WHAT YOU NEED TO DO: Locate all lines in the data below that hold "went" and show them.

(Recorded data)
======

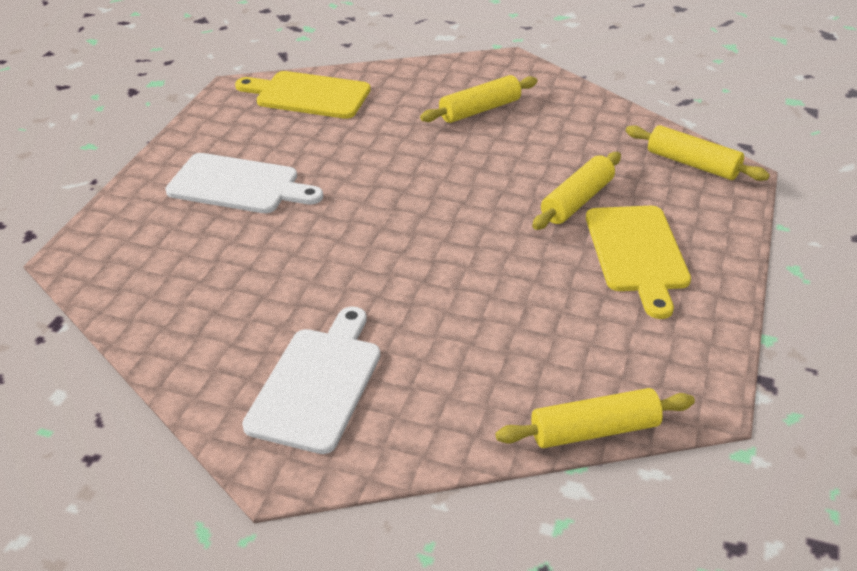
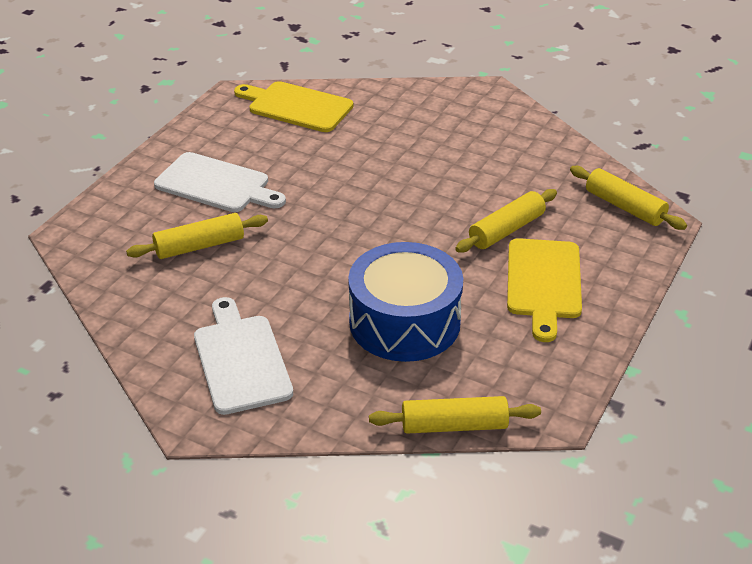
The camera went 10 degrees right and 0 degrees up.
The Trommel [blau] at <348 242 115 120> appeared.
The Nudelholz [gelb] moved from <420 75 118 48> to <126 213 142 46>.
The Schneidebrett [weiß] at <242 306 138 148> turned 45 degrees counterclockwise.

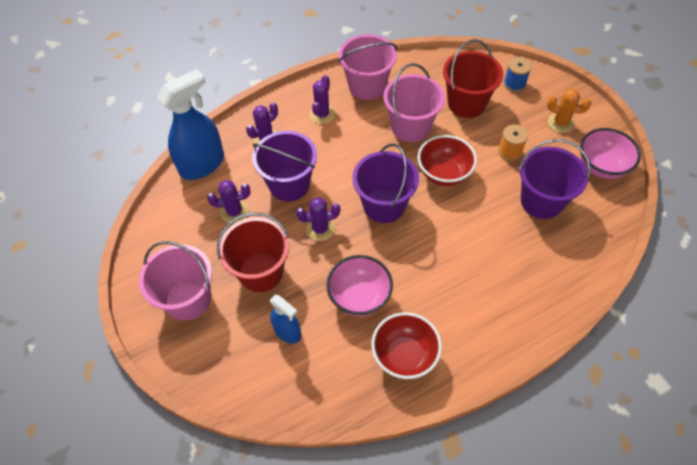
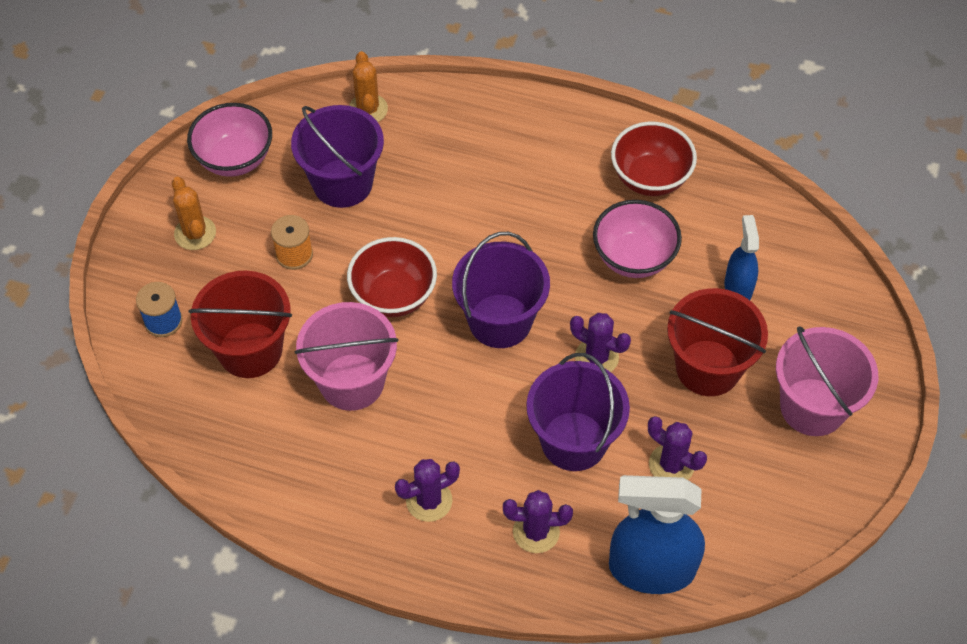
The camera went 135 degrees left and 0 degrees up.
The Eimer [rosa] at <338 34 59 66> disappeared.
The Kaktus [orange] at <349 51 39 71> appeared.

======

WRITTEN RESPONSE:
The camera went 10 degrees right and 0 degrees up.
The camera went 135 degrees left and 0 degrees up.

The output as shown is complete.